◆ **Problem to solve**
Can you format the part of the listing that opens with the line containing "Question: From a real-world perspective, is clear" and runs through the end of the listing as a JSON list of strings, one string per line, with blank lines left out?

◆ **Data for processing**
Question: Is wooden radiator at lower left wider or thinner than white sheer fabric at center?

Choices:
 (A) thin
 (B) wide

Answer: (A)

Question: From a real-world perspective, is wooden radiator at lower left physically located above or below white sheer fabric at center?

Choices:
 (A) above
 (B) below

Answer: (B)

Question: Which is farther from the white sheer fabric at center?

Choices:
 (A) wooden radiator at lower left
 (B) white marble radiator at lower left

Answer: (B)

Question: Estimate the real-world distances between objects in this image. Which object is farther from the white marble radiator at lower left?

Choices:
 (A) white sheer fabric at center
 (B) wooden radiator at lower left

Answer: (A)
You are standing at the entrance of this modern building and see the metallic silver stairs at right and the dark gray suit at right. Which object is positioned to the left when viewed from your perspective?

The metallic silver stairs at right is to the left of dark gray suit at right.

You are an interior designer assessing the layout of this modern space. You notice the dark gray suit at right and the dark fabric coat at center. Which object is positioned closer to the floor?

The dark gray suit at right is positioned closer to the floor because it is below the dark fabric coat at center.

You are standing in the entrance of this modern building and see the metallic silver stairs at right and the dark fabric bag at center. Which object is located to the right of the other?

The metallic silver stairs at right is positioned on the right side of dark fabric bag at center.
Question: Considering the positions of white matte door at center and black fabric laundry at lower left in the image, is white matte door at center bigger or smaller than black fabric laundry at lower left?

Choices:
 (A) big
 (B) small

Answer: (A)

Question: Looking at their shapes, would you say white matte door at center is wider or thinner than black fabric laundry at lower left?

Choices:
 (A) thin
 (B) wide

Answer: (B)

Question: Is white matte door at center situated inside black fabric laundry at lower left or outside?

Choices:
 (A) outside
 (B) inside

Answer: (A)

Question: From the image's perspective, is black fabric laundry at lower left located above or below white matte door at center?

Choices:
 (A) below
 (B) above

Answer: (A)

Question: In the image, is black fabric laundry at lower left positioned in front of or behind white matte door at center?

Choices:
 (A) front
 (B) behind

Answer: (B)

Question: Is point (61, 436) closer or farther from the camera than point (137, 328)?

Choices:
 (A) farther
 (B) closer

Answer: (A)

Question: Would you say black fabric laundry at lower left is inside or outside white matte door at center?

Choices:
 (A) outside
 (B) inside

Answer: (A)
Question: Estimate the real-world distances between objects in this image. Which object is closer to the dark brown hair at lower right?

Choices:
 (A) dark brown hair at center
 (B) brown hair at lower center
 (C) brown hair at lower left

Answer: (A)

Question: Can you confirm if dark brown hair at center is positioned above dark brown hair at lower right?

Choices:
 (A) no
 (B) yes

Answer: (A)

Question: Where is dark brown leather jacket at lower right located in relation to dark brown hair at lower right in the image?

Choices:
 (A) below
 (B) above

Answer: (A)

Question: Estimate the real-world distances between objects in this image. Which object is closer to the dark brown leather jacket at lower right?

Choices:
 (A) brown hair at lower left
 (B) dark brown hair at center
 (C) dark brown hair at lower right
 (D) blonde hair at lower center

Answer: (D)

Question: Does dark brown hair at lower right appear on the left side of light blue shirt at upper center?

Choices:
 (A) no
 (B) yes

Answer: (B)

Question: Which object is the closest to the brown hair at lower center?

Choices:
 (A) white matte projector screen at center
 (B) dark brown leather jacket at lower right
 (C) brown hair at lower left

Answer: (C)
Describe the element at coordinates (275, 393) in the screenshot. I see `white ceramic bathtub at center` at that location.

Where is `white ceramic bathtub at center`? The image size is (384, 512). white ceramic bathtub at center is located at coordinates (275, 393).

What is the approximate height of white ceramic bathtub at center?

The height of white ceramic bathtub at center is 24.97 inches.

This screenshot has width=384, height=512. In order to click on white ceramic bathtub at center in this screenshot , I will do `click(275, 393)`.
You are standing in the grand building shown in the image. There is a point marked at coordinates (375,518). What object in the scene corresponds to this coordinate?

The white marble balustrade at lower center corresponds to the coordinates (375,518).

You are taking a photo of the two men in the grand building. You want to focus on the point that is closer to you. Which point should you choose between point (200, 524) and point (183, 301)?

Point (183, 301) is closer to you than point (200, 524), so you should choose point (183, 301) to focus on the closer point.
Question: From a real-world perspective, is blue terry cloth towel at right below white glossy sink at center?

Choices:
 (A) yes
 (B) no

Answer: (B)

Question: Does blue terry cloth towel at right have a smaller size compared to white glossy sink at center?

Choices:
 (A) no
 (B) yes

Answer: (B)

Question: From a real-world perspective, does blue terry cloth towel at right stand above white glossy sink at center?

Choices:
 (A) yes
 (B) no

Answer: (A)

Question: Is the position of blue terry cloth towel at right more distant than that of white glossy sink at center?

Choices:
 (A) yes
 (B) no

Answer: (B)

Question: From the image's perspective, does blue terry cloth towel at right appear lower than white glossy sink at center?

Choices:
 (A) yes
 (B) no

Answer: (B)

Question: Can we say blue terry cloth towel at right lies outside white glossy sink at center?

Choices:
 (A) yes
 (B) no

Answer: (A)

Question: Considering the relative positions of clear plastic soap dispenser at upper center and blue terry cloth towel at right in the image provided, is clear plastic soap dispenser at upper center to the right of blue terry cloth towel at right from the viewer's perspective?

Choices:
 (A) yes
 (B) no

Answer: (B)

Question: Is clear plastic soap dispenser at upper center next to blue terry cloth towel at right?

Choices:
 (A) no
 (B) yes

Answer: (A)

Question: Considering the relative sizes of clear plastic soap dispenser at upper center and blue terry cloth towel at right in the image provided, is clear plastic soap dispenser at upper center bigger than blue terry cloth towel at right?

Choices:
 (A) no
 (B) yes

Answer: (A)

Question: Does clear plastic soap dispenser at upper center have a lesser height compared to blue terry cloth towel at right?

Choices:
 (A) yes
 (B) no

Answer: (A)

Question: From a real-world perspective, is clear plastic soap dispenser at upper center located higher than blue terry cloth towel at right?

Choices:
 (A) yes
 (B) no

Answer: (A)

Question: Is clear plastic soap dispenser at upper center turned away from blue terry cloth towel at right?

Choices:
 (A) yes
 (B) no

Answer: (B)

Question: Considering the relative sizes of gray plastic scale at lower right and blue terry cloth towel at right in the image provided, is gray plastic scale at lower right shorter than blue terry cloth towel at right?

◆ **Solution to the problem**
[
  "Question: From a real-world perspective, is clear plastic soap dispenser at upper center located higher than blue terry cloth towel at right?",
  "Choices:",
  " (A) yes",
  " (B) no",
  "Answer: (A)",
  "Question: Is clear plastic soap dispenser at upper center turned away from blue terry cloth towel at right?",
  "Choices:",
  " (A) yes",
  " (B) no",
  "Answer: (B)",
  "Question: Considering the relative sizes of gray plastic scale at lower right and blue terry cloth towel at right in the image provided, is gray plastic scale at lower right shorter than blue terry cloth towel at right?"
]